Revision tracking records
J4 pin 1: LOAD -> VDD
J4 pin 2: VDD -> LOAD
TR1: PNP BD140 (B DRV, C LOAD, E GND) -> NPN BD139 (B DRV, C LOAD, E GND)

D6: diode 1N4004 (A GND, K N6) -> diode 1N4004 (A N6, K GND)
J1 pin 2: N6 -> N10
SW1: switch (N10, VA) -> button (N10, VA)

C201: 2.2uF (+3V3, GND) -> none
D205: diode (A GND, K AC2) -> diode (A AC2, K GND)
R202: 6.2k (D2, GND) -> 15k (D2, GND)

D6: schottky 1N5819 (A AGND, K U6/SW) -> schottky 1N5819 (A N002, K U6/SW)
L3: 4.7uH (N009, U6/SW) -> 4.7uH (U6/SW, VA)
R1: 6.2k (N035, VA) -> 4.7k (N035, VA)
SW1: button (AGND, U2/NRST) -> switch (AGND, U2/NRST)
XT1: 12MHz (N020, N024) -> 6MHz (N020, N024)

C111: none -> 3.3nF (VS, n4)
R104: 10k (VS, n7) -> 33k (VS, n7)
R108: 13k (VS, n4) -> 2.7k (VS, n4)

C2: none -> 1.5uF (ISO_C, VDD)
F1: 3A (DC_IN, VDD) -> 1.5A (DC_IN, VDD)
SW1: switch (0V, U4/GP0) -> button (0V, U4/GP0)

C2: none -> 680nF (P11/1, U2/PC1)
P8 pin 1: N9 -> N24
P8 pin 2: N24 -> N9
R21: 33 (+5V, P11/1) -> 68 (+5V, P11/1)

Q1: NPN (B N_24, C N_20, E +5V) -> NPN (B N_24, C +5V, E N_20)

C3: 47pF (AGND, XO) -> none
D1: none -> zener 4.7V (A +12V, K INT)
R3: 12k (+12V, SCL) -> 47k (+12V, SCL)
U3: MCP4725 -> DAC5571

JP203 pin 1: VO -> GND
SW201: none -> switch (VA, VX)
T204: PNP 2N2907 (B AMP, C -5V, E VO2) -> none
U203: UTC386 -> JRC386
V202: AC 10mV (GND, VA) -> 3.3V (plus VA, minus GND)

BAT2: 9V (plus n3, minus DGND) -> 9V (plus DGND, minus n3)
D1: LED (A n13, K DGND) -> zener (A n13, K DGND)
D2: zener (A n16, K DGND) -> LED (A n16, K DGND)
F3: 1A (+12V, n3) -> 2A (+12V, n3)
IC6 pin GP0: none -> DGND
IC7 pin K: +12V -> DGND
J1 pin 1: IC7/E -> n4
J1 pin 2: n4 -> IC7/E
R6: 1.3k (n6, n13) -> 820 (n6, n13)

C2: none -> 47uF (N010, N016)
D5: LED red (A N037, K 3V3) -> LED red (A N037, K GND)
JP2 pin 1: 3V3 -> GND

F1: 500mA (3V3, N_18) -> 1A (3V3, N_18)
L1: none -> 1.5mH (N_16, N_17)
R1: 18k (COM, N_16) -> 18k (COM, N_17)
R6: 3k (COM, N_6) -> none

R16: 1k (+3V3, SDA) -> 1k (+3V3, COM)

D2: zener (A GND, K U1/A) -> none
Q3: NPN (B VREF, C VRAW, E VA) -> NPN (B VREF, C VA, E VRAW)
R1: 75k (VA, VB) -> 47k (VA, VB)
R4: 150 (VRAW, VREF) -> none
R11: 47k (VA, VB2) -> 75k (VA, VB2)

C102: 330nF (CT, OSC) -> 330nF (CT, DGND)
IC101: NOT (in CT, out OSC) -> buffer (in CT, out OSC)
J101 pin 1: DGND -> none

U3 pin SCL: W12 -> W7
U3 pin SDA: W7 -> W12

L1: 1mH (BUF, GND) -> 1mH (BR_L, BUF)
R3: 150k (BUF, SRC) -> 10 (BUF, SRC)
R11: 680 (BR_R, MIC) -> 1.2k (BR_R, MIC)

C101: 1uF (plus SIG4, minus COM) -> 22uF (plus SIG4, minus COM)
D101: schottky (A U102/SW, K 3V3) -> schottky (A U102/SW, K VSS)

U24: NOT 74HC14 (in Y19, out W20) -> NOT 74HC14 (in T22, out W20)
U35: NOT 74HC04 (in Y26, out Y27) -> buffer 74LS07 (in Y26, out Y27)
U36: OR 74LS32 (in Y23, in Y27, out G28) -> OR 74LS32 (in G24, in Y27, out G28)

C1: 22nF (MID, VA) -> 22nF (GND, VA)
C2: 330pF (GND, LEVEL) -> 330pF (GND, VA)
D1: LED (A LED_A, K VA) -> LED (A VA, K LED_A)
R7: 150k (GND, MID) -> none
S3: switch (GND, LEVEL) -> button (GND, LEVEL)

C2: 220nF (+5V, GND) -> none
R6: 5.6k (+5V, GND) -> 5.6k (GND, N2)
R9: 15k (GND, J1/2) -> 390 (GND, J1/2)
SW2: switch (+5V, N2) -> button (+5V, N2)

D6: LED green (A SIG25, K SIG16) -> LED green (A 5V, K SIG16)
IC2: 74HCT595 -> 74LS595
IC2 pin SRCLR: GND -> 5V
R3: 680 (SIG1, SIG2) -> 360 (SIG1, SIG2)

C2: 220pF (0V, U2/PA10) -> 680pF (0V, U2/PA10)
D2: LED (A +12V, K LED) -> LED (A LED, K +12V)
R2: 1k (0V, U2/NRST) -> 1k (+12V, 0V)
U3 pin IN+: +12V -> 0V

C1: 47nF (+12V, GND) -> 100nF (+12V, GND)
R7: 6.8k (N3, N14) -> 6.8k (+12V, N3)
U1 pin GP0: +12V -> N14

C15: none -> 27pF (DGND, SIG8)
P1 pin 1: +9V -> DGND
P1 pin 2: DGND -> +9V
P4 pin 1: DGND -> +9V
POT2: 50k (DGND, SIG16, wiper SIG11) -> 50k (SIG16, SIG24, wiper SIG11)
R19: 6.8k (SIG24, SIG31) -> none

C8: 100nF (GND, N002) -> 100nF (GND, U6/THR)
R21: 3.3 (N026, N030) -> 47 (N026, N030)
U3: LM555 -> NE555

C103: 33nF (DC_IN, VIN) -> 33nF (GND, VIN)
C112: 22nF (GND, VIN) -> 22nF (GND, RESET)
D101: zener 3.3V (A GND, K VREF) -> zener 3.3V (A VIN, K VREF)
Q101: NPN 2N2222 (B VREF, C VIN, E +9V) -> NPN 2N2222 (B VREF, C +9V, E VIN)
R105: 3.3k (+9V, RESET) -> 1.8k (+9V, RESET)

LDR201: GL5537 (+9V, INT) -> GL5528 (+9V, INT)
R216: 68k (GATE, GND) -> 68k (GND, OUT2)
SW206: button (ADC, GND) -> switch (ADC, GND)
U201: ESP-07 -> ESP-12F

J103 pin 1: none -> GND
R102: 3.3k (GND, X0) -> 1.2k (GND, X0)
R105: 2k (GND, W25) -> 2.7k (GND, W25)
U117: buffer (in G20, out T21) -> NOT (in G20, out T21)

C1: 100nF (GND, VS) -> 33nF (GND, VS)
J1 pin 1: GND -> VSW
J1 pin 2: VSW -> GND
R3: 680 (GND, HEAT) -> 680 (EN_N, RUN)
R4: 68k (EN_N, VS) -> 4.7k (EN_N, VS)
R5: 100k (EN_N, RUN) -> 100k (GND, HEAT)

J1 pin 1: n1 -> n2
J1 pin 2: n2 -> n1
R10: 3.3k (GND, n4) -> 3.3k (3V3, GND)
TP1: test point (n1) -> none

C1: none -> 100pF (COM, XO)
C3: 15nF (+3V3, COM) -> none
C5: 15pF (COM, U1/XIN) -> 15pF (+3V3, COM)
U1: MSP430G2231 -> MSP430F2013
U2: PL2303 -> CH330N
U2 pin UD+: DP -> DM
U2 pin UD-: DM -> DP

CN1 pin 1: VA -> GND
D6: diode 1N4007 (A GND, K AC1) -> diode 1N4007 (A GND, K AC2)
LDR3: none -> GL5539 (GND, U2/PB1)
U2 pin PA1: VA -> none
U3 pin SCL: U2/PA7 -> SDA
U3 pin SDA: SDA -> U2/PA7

REQUIRED ACTION
Every line that contains "LEVEL" should be copied out of the data.

RESULT
C2: 330pF (GND, LEVEL) -> 330pF (GND, VA)
S3: switch (GND, LEVEL) -> button (GND, LEVEL)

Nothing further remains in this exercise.